Every entry must be repeated exactly. Exclude all pictures.

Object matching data
━━━━━━━━━━━━━━━━
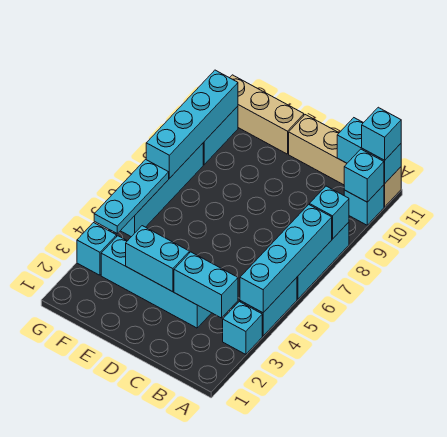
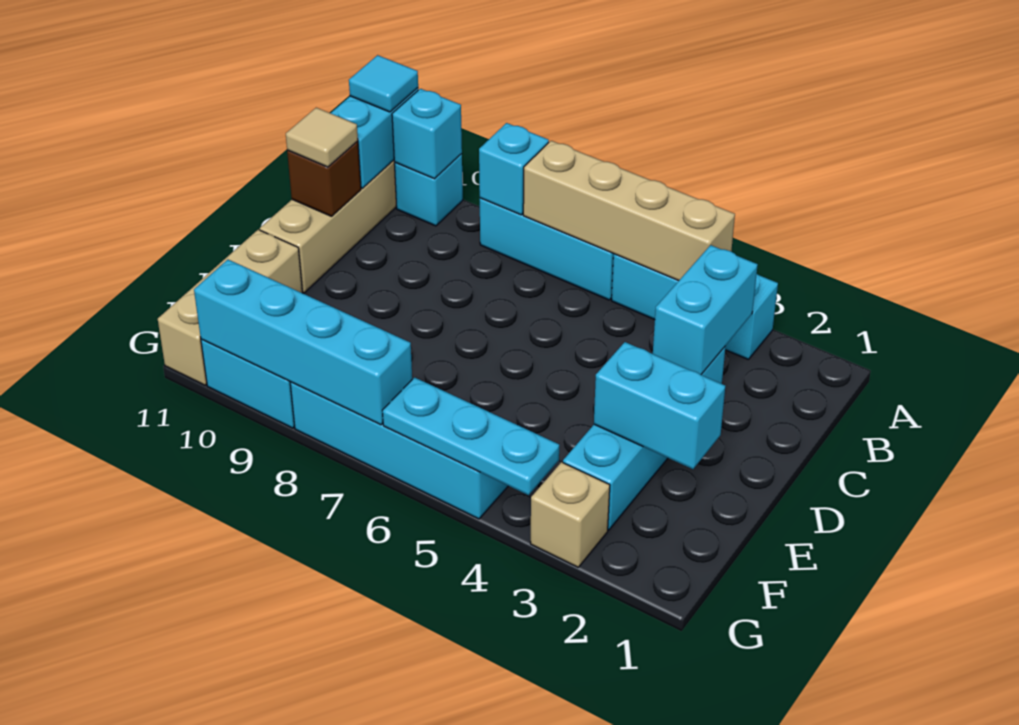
cyan brick A4:A7 level 2 -> tan brick A4:A7 level 2
cyan brick A11 level 3 -> cyan tile A11 level 3
none -> brown brick C11 level 2
none -> tan tile C11 level 3
cyan brick D3:E3 level 2 -> cyan brick E2:E3 level 2
cyan brick G3 level 1 -> tan brick G3 level 1

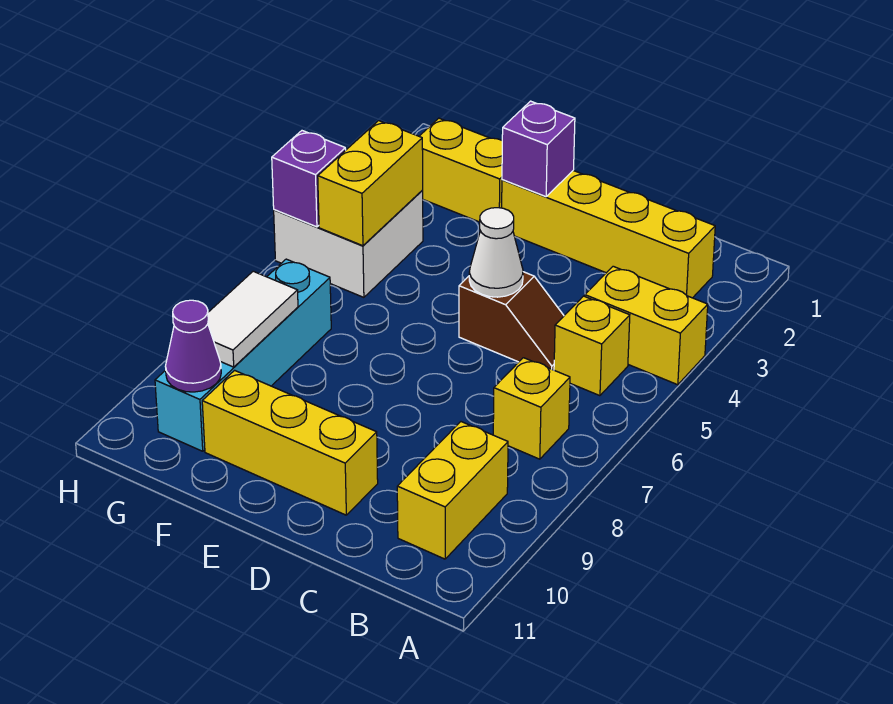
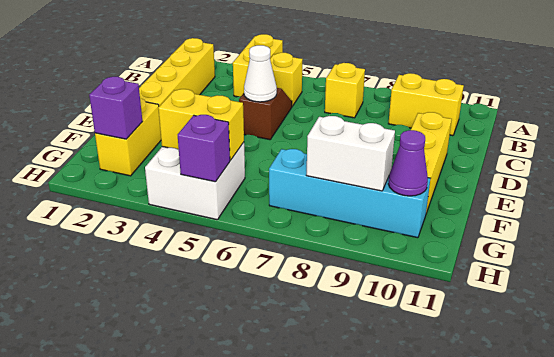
purple brick E2 level 2 -> purple brick G2 level 2
white tile G8:G9 level 2 -> white brick G8:G9 level 2

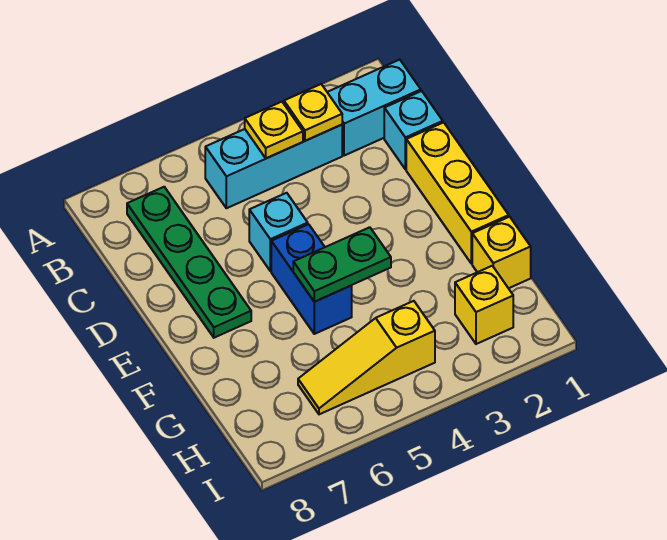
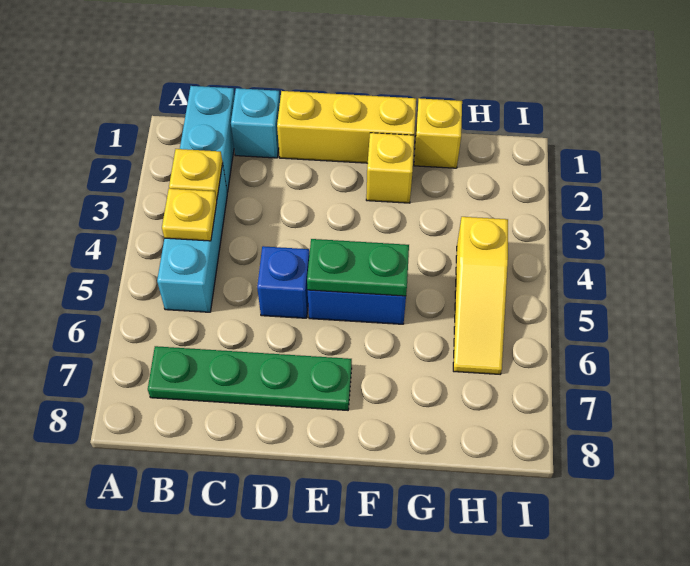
cyan brick D5 level 1 -> blue brick D5 level 1
green plate F4:F5 level 2 -> green plate E5:F5 level 2
yellow brick H2 level 1 -> yellow brick F2 level 1

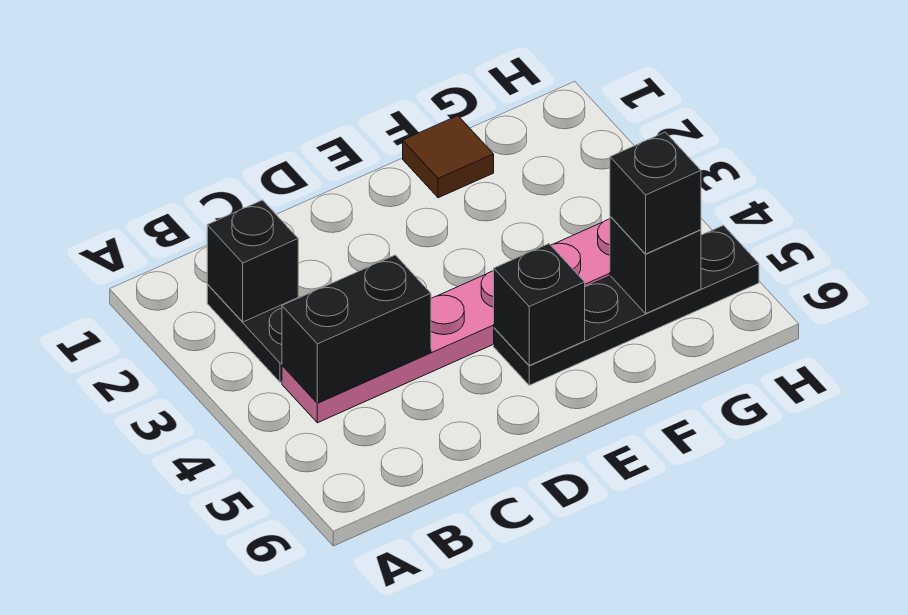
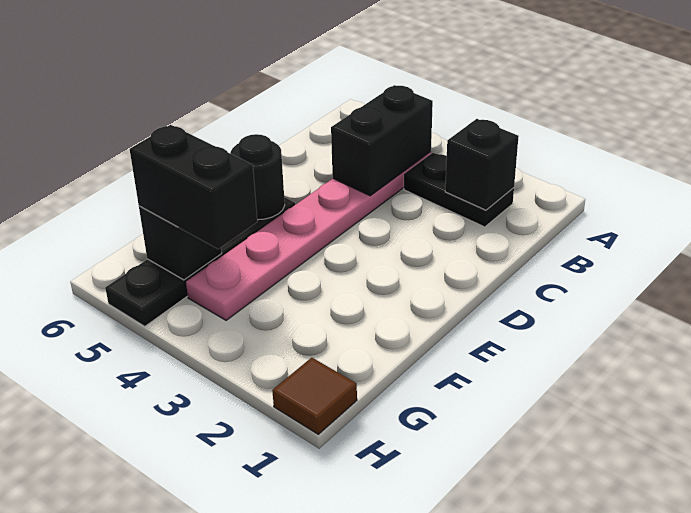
black brick E5 level 2 -> black round brick E5 level 2
brown tile F1 level 1 -> brown tile H1 level 1
black brick G5 level 3 -> black brick G4:G5 level 3

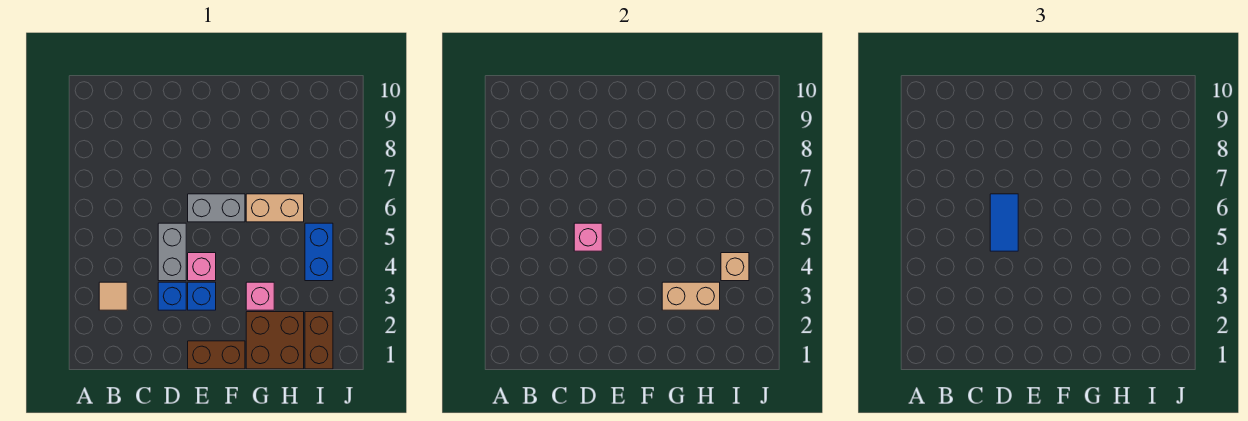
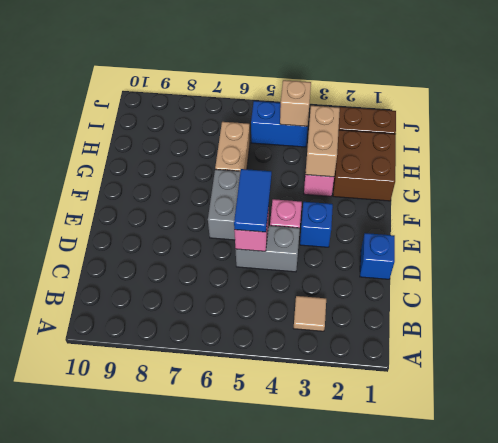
blue brick D3 level 1 -> blue brick D1 level 1
blue tile D5:D6 level 3 -> blue tile D5:E5 level 3
brown brick E1:F1 level 1 -> none

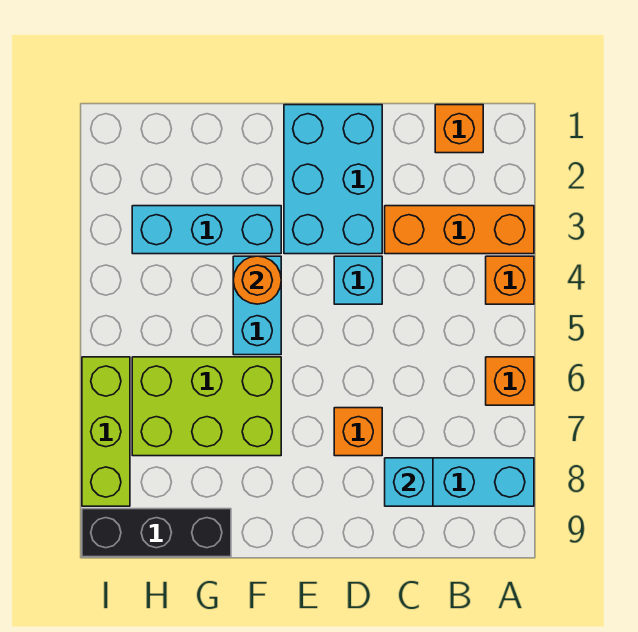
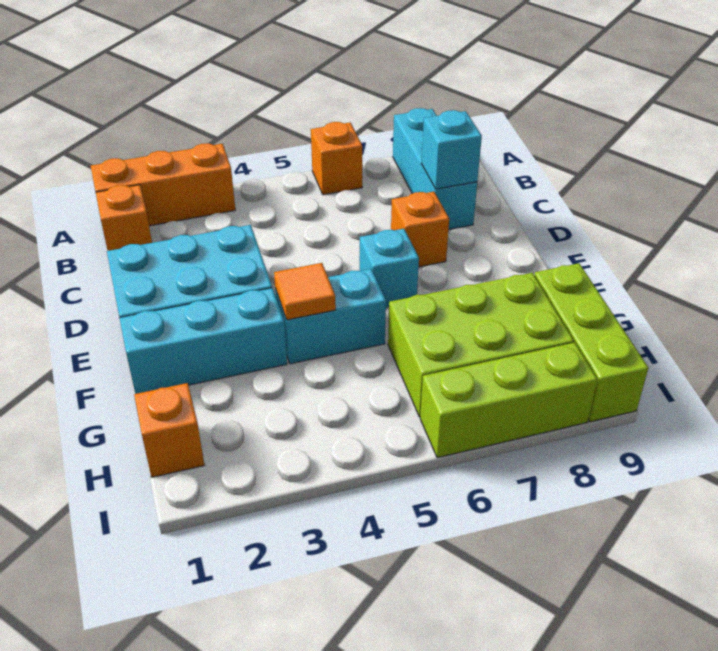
orange brick A3:C3 level 1 -> orange brick A1:A3 level 1
orange brick A4 level 1 -> orange brick H1 level 1
cyan brick D4 level 1 -> cyan brick E6 level 1
cyan brick F3:H3 level 1 -> cyan brick F1:F3 level 1
orange round brick F4 level 2 -> orange tile F4 level 2
lime brick F6:H7 level 1 -> lime brick G6:H8 level 1
black brick G9:I9 level 1 -> lime brick G9:I9 level 1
━━━━━━━━━━━━━━━━
- RESULT OF THE TASK
cyan brick A4:A7 level 2 -> tan brick A4:A7 level 2
cyan brick A11 level 3 -> cyan tile A11 level 3
none -> brown brick C11 level 2
none -> tan tile C11 level 3
cyan brick D3:E3 level 2 -> cyan brick E2:E3 level 2
cyan brick G3 level 1 -> tan brick G3 level 1

purple brick E2 level 2 -> purple brick G2 level 2
white tile G8:G9 level 2 -> white brick G8:G9 level 2

cyan brick D5 level 1 -> blue brick D5 level 1
green plate F4:F5 level 2 -> green plate E5:F5 level 2
yellow brick H2 level 1 -> yellow brick F2 level 1

black brick E5 level 2 -> black round brick E5 level 2
brown tile F1 level 1 -> brown tile H1 level 1
black brick G5 level 3 -> black brick G4:G5 level 3

blue brick D3 level 1 -> blue brick D1 level 1
blue tile D5:D6 level 3 -> blue tile D5:E5 level 3
brown brick E1:F1 level 1 -> none

orange brick A3:C3 level 1 -> orange brick A1:A3 level 1
orange brick A4 level 1 -> orange brick H1 level 1
cyan brick D4 level 1 -> cyan brick E6 level 1
cyan brick F3:H3 level 1 -> cyan brick F1:F3 level 1
orange round brick F4 level 2 -> orange tile F4 level 2
lime brick F6:H7 level 1 -> lime brick G6:H8 level 1
black brick G9:I9 level 1 -> lime brick G9:I9 level 1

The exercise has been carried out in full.